With pictures left out, set down every record word for word.

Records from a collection
^^^^

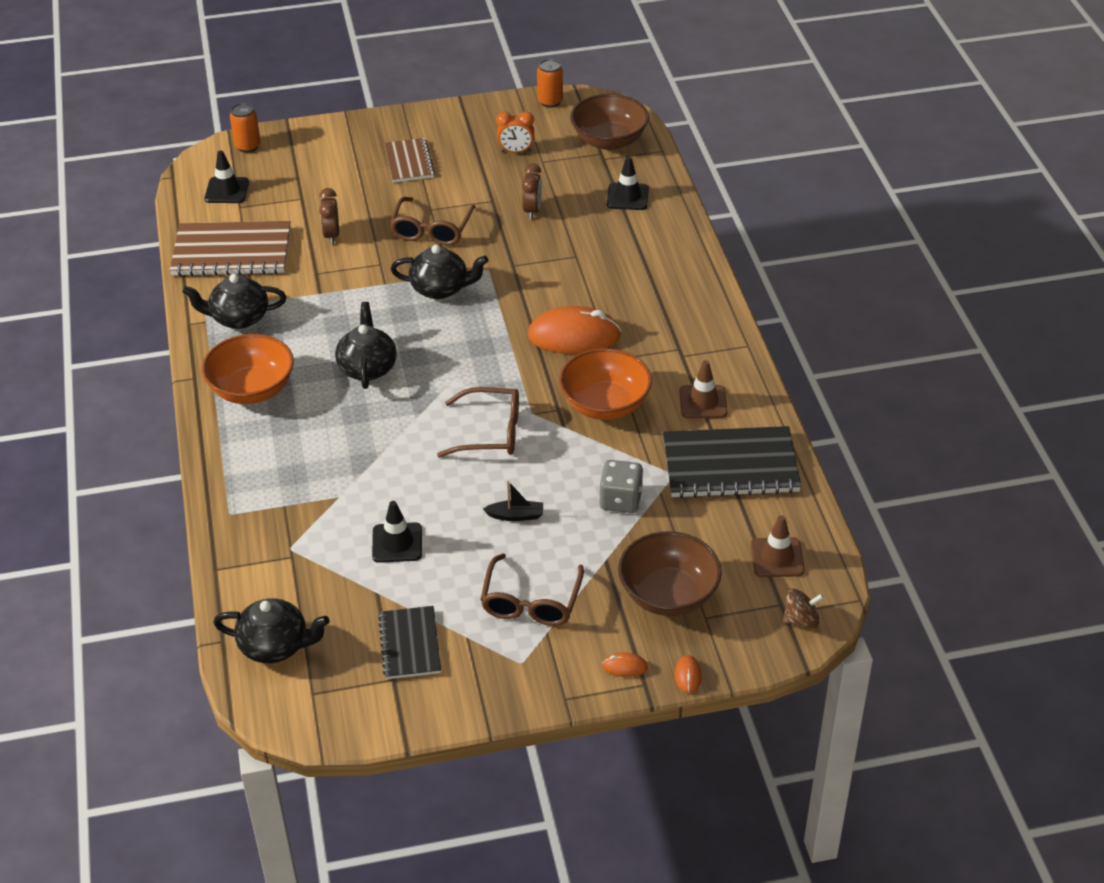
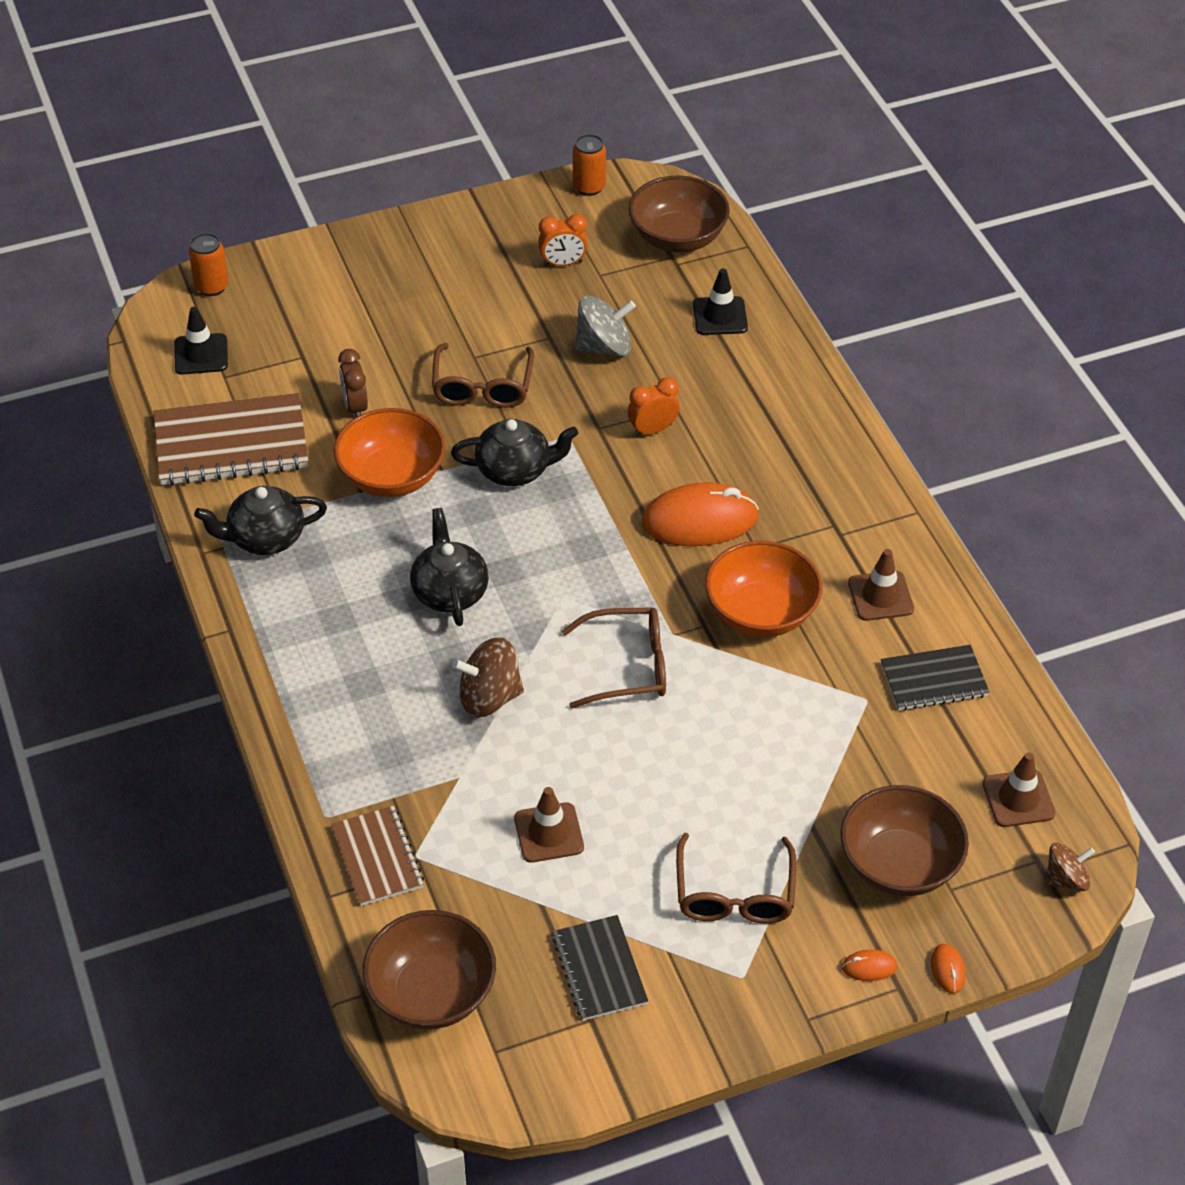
camera: 10 degrees left, 5 degrees up
(252, 389) = (309, 639): orange bowl -> orange bowl (392, 476)
(275, 646) = (431, 993): black teapot -> brown bowl
(377, 443) = (489, 697): none -> brown spinning top
(397, 543) = (549, 833): black traffic cone -> brown traffic cone
(409, 162) = (429, 291): brown notebook -> brown notebook (377, 858)
(516, 515) = (687, 778): black boat -> none
(532, 210) = (604, 347): brown clock -> grey spinning top
(554, 270) = (652, 430): none -> orange clock
(620, 500) = (811, 742): grey dice -> none
(730, 466) = (934, 680): black notebook -> black notebook, size x0.59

^^^^

- [OUTPUT BELOW]:
camera: 10 degrees left, 5 degrees up
(252, 389) = (309, 639): orange bowl -> orange bowl (392, 476)
(275, 646) = (431, 993): black teapot -> brown bowl
(377, 443) = (489, 697): none -> brown spinning top
(397, 543) = (549, 833): black traffic cone -> brown traffic cone
(409, 162) = (429, 291): brown notebook -> brown notebook (377, 858)
(516, 515) = (687, 778): black boat -> none
(532, 210) = (604, 347): brown clock -> grey spinning top
(554, 270) = (652, 430): none -> orange clock
(620, 500) = (811, 742): grey dice -> none
(730, 466) = (934, 680): black notebook -> black notebook, size x0.59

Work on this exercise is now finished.